● Exercise instructions
Copy out exactly the lines spanning the line with "green_kiditizak 64,216,212,305 →" to the line with "yellow_venofuno 328,120,584,311 →", inclusive, from the data underneath, with no pictures.

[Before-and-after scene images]
*****

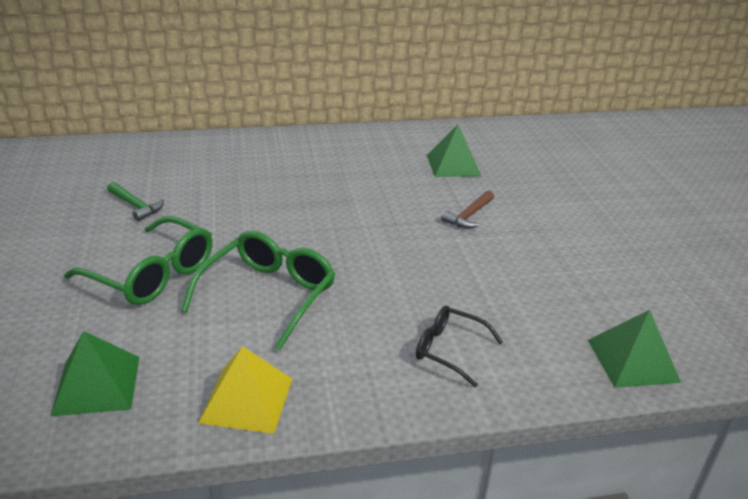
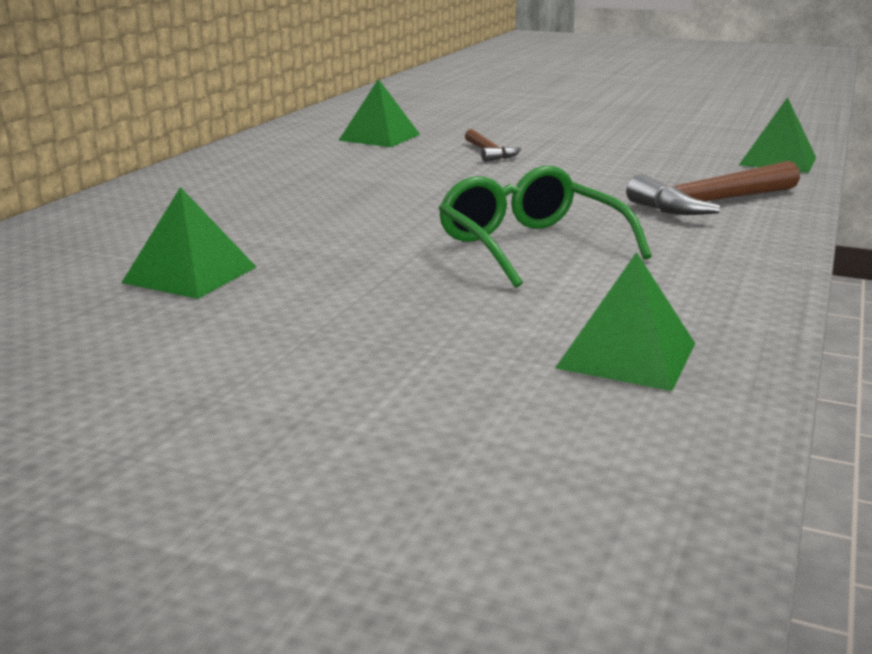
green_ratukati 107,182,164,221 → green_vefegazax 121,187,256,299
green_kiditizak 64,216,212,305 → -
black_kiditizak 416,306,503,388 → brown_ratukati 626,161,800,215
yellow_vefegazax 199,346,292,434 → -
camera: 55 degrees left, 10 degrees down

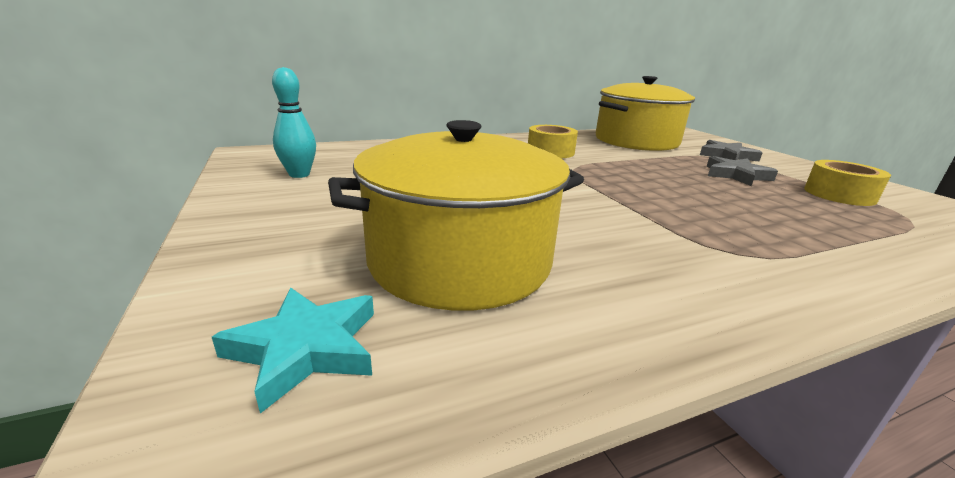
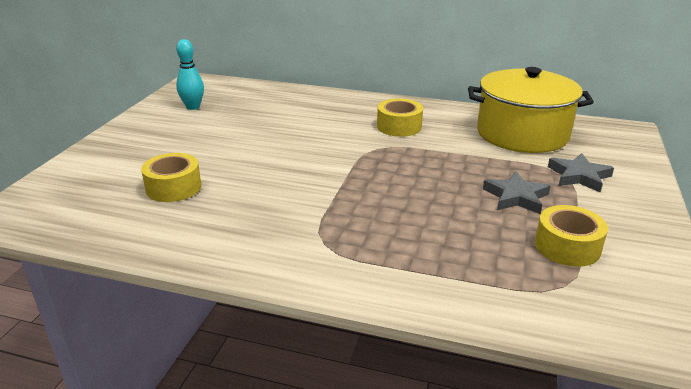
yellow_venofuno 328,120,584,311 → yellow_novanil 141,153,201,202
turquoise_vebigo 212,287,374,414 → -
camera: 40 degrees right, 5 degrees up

*****

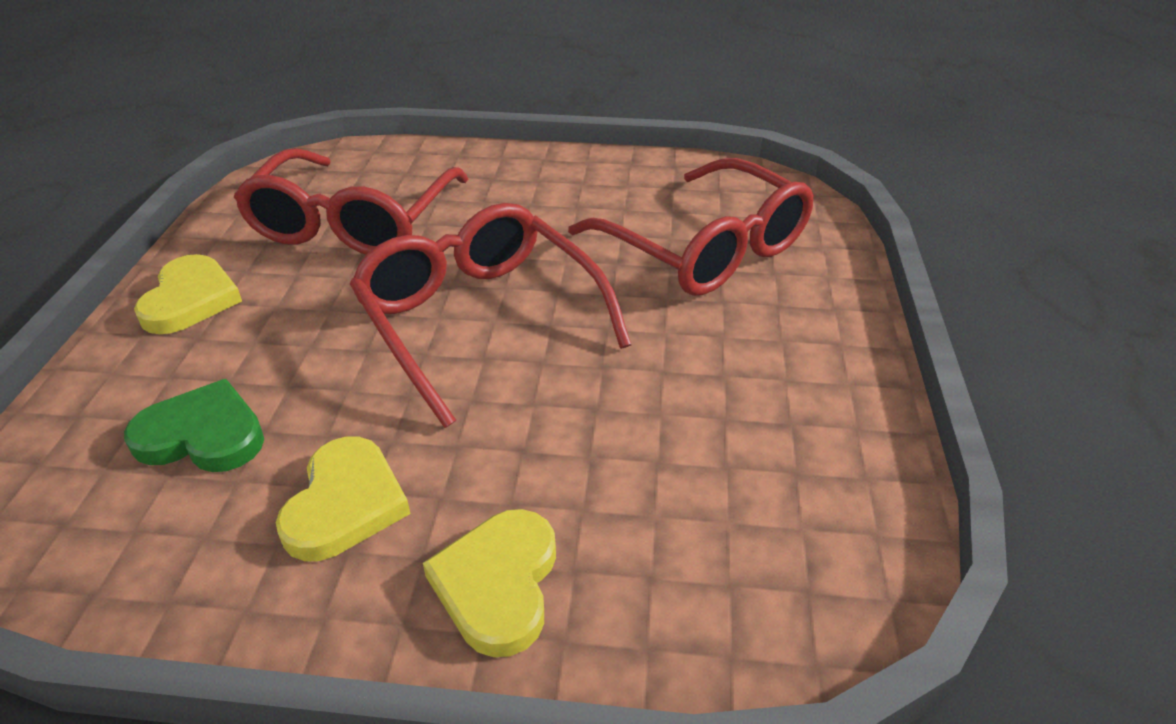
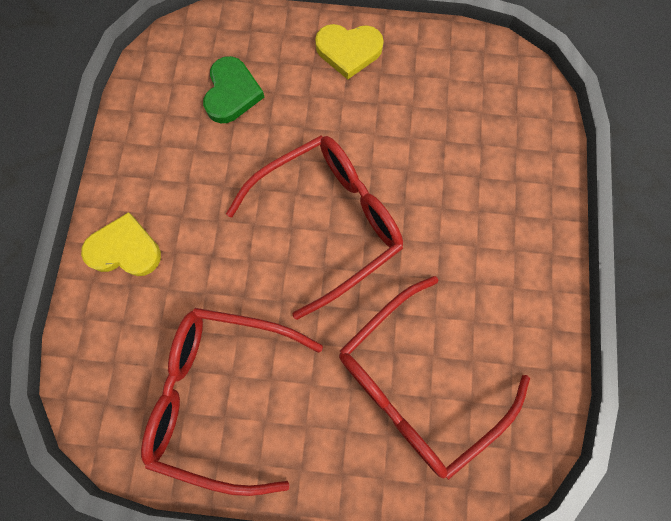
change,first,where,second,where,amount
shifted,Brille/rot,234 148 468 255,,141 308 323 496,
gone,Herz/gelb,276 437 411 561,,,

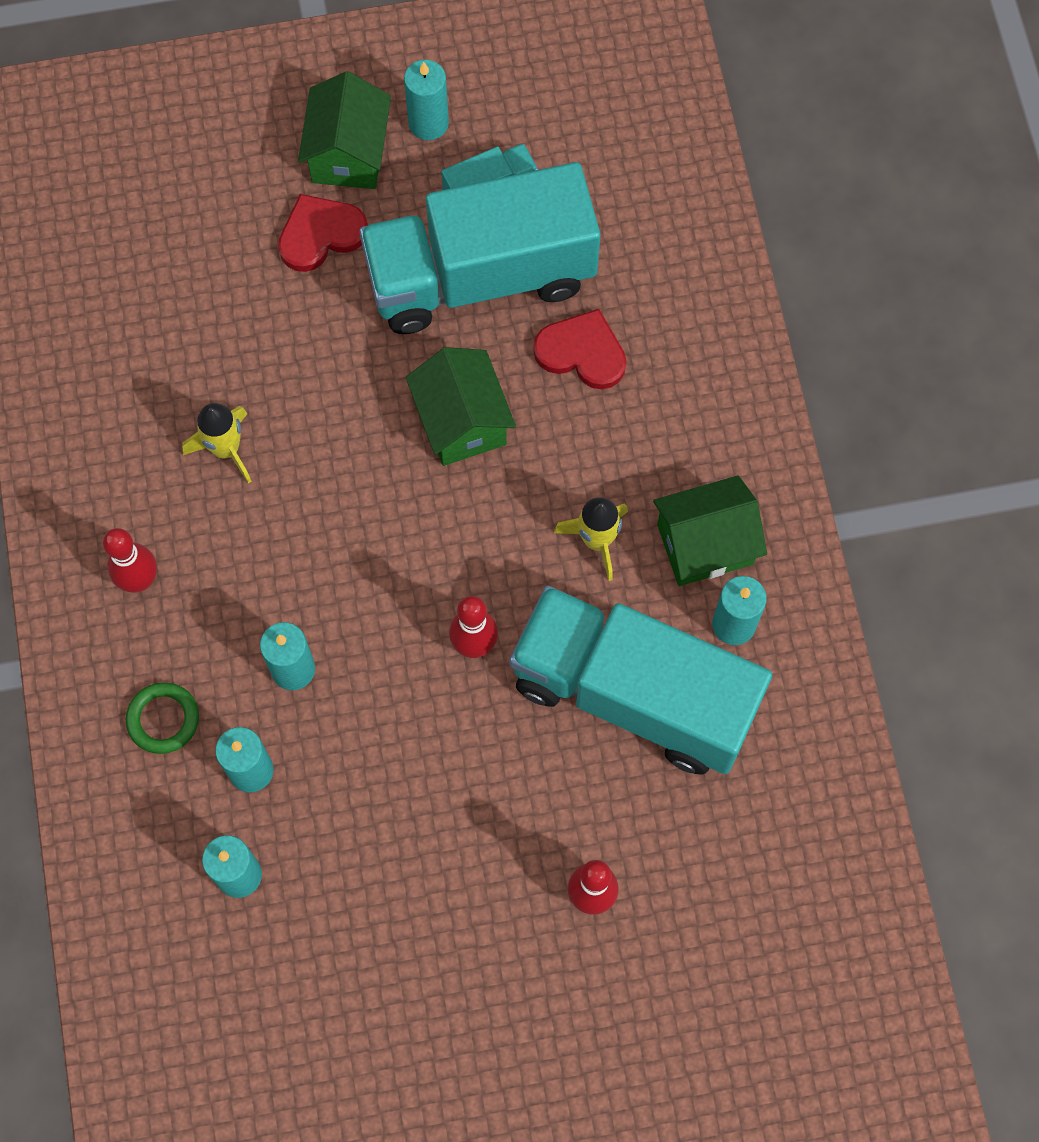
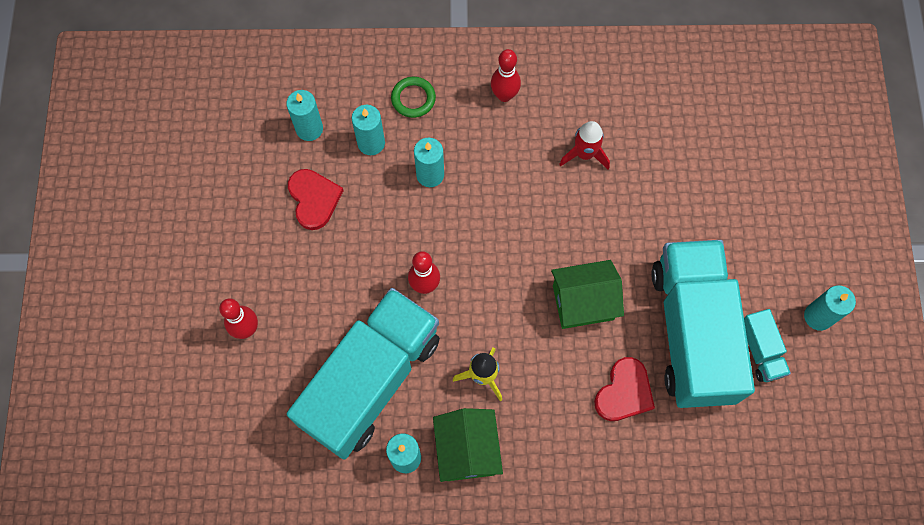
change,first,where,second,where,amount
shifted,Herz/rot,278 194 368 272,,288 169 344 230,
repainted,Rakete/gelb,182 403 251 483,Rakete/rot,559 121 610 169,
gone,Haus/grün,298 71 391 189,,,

*****

● Response area
green_kiditizak 64,216,212,305 → -
black_kiditizak 416,306,503,388 → brown_ratukati 626,161,800,215
yellow_vefegazax 199,346,292,434 → -
camera: 55 degrees left, 10 degrees down

yellow_venofuno 328,120,584,311 → yellow_novanil 141,153,201,202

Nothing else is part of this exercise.